_PROBLEM TO WORK ON_
Every line below must be reproduced exactly; no pictures are to be included.

_RECORDS FOR THE TASK_
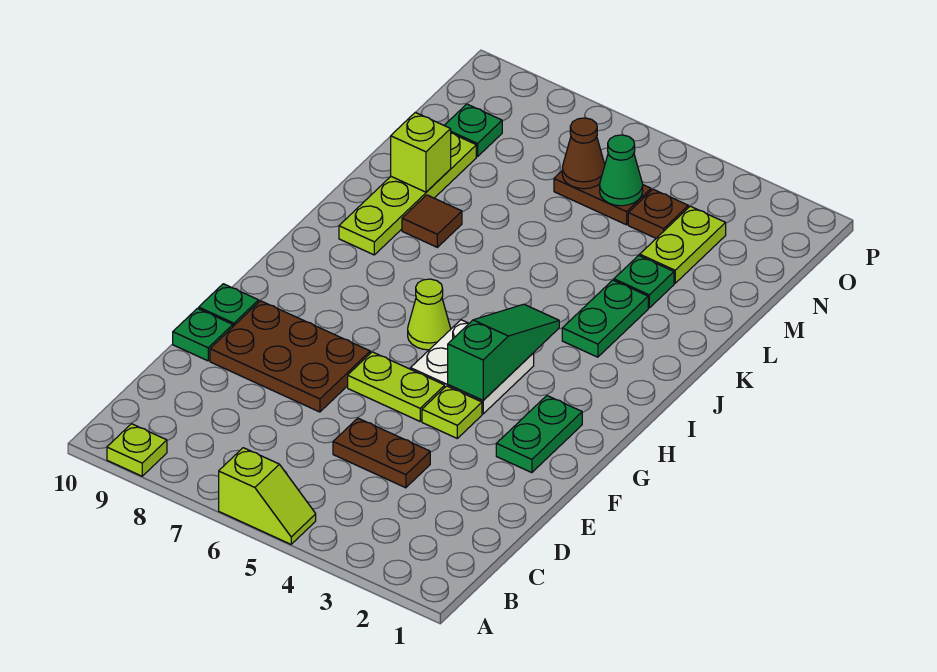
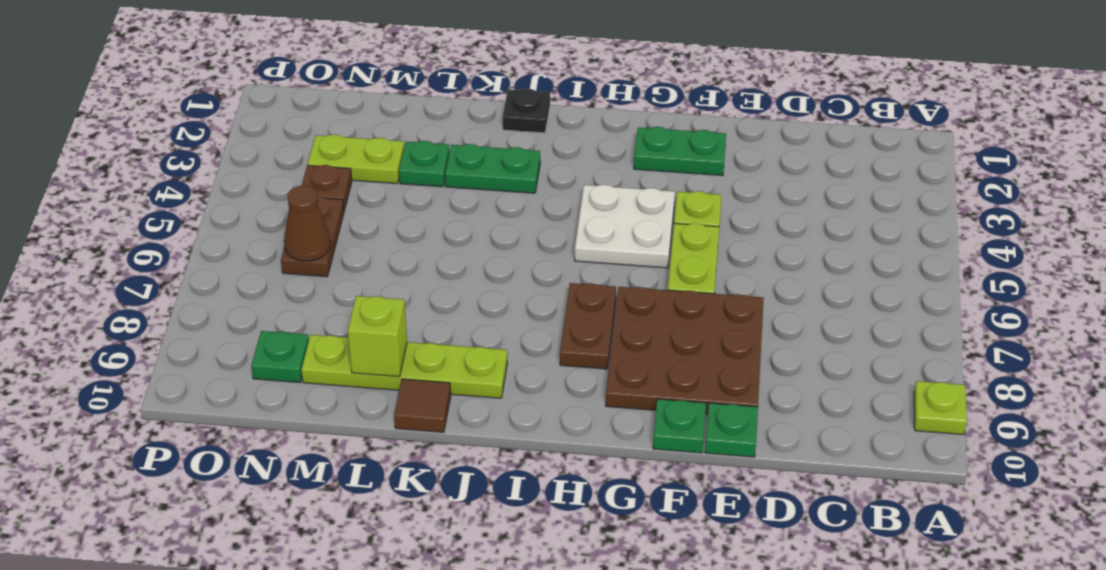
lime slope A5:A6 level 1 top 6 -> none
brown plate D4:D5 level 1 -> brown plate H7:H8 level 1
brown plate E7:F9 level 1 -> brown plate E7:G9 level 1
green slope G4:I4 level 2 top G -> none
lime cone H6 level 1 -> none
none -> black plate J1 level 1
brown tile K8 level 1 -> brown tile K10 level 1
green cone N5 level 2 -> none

_WRITTEN ANSWER_
lime slope A5:A6 level 1 top 6 -> none
brown plate D4:D5 level 1 -> brown plate H7:H8 level 1
brown plate E7:F9 level 1 -> brown plate E7:G9 level 1
green slope G4:I4 level 2 top G -> none
lime cone H6 level 1 -> none
none -> black plate J1 level 1
brown tile K8 level 1 -> brown tile K10 level 1
green cone N5 level 2 -> none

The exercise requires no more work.